→ Brief
No pictures belong in the copy. Restate the rest of the data exactly.
─── Collected material
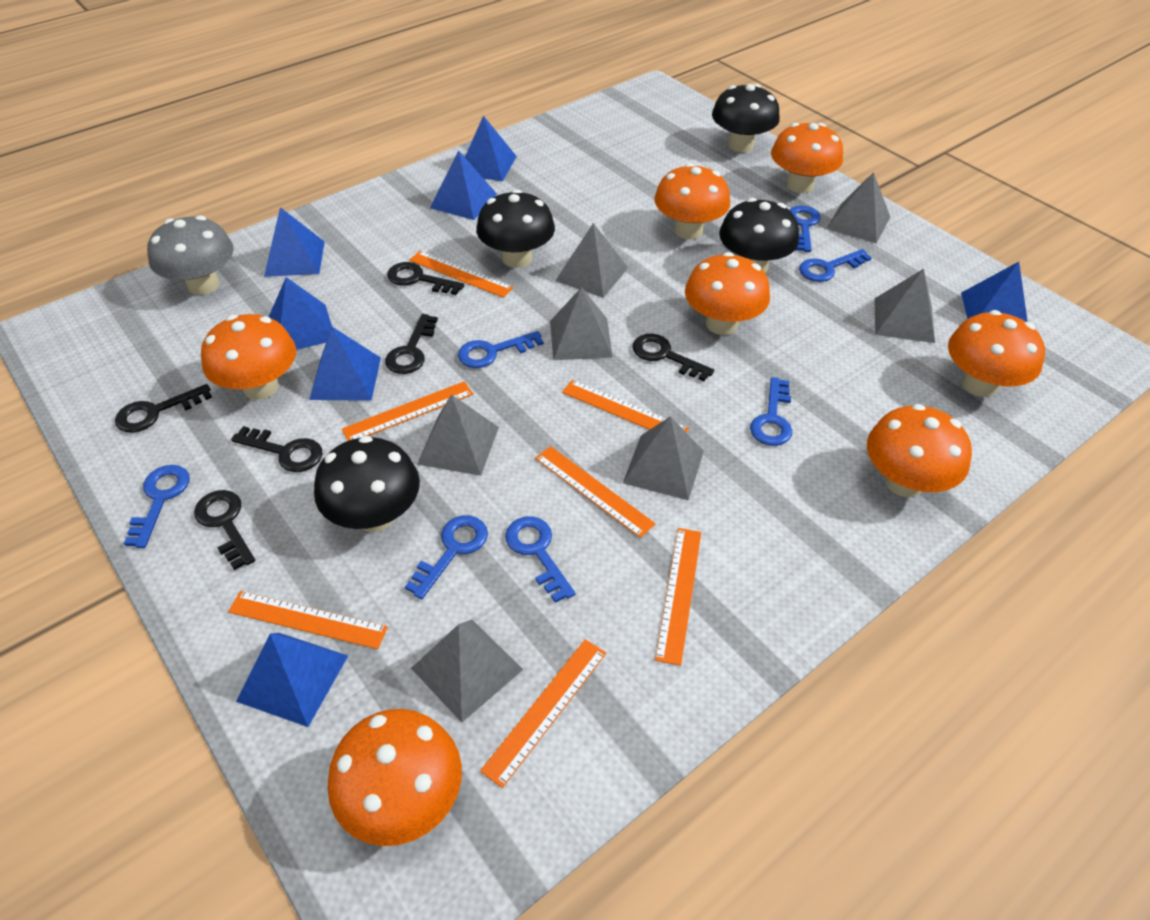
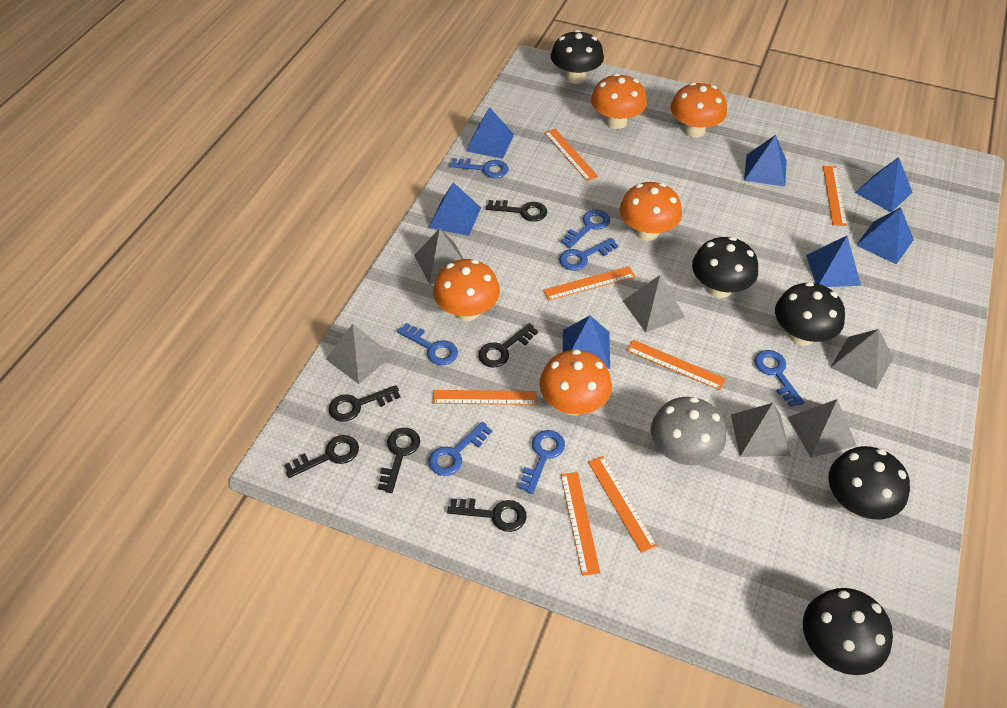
black mushroom: 4 -> 5
grey pyramid: 7 -> 6
orange mushroom: 7 -> 5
──────
→ Answer for this exercise
black mushroom: 4 -> 5
grey pyramid: 7 -> 6
orange mushroom: 7 -> 5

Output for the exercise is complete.